How many separate lines of the data contain "turquoise"? Give the count and nothing else.

[Opening Records provided section]

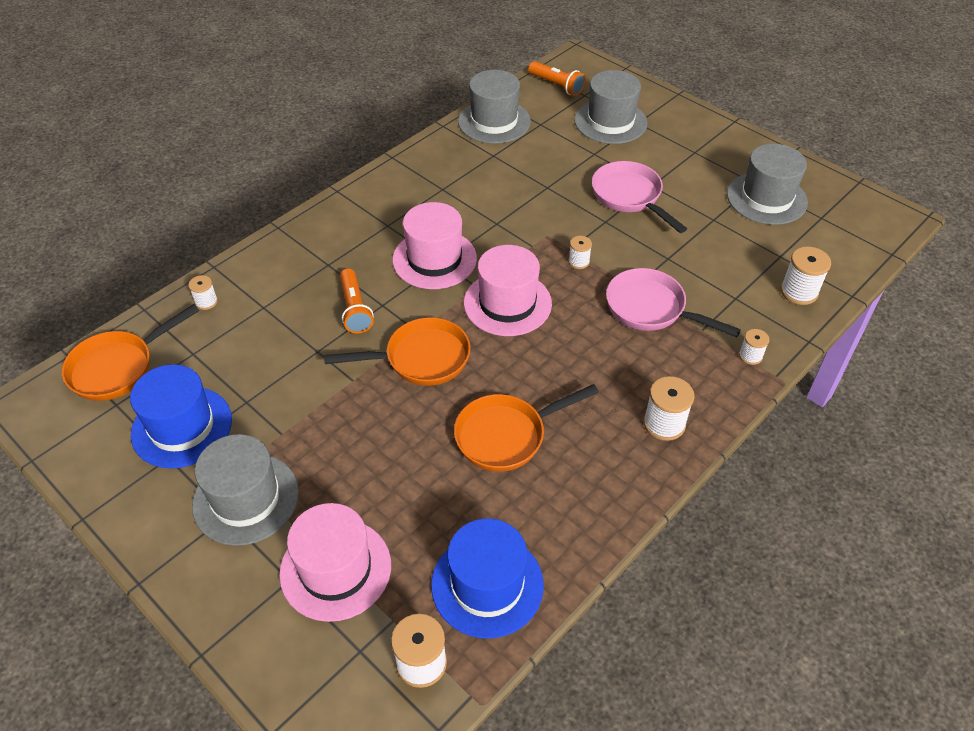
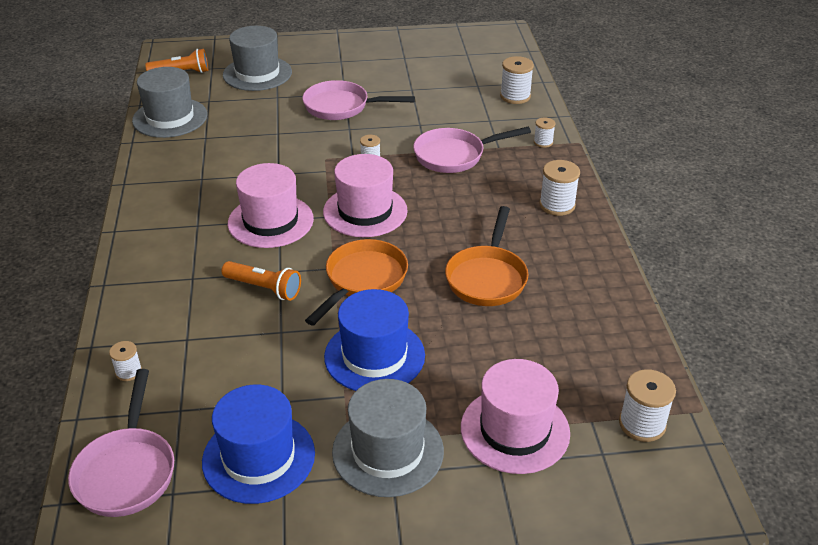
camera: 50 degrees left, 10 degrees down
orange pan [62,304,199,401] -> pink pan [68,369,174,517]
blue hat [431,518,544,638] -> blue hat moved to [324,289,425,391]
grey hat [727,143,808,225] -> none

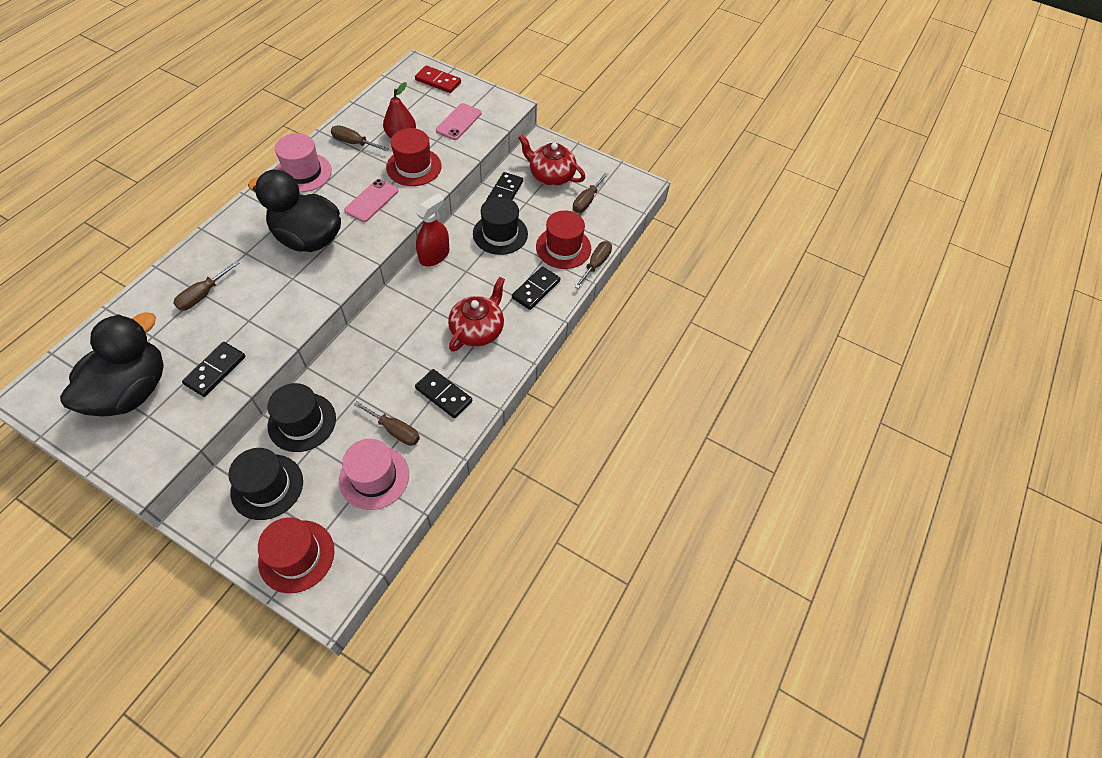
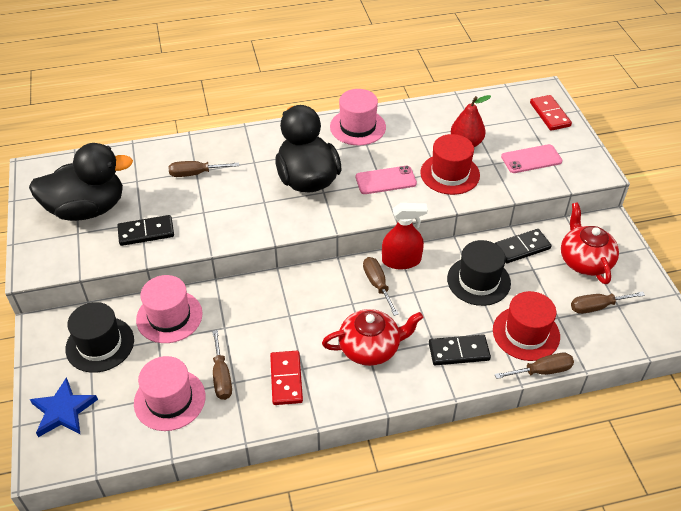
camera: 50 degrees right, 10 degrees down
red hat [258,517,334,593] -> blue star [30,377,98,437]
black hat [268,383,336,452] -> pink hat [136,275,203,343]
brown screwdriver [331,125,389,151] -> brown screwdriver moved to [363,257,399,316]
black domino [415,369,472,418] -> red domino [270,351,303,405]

[Closing Records provided section]
[Opening Records provided section]

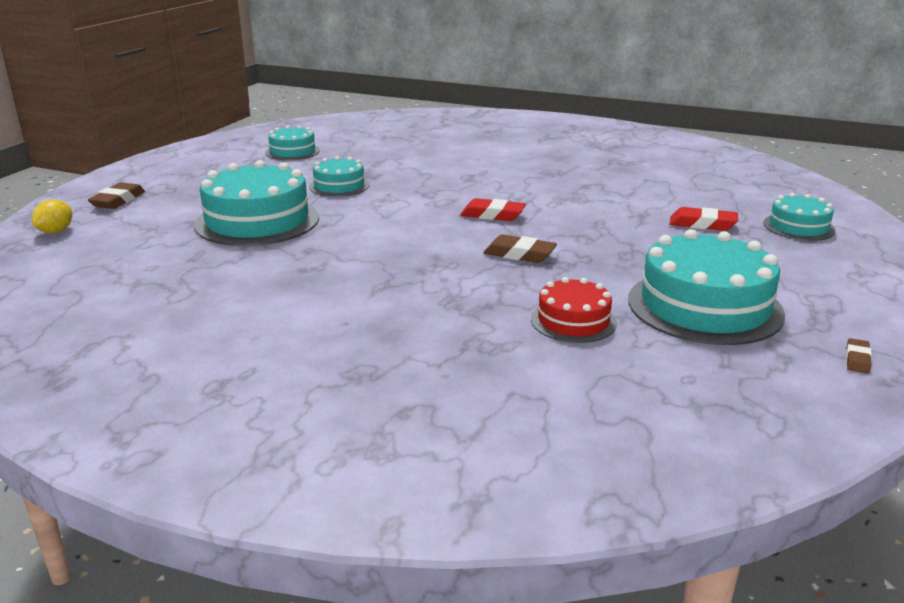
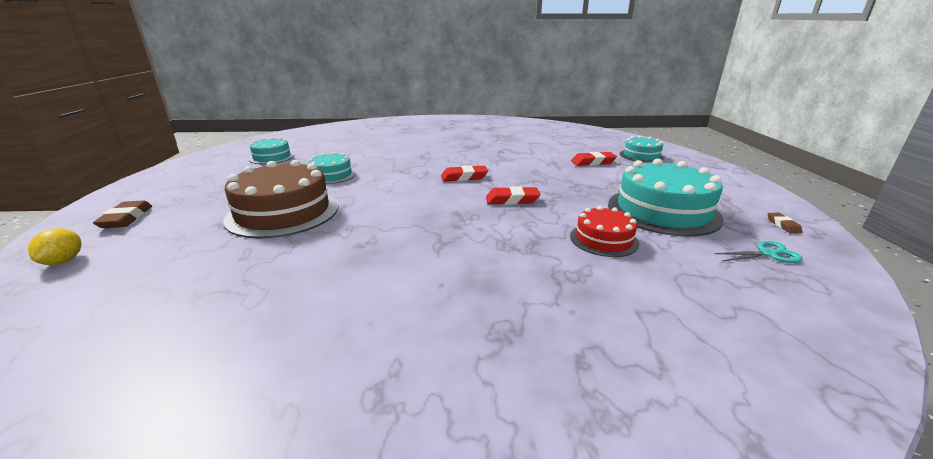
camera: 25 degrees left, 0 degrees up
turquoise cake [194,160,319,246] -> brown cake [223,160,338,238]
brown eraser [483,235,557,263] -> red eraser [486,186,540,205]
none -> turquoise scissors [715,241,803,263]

[Closing Records provided section]

■ **Reply**:
2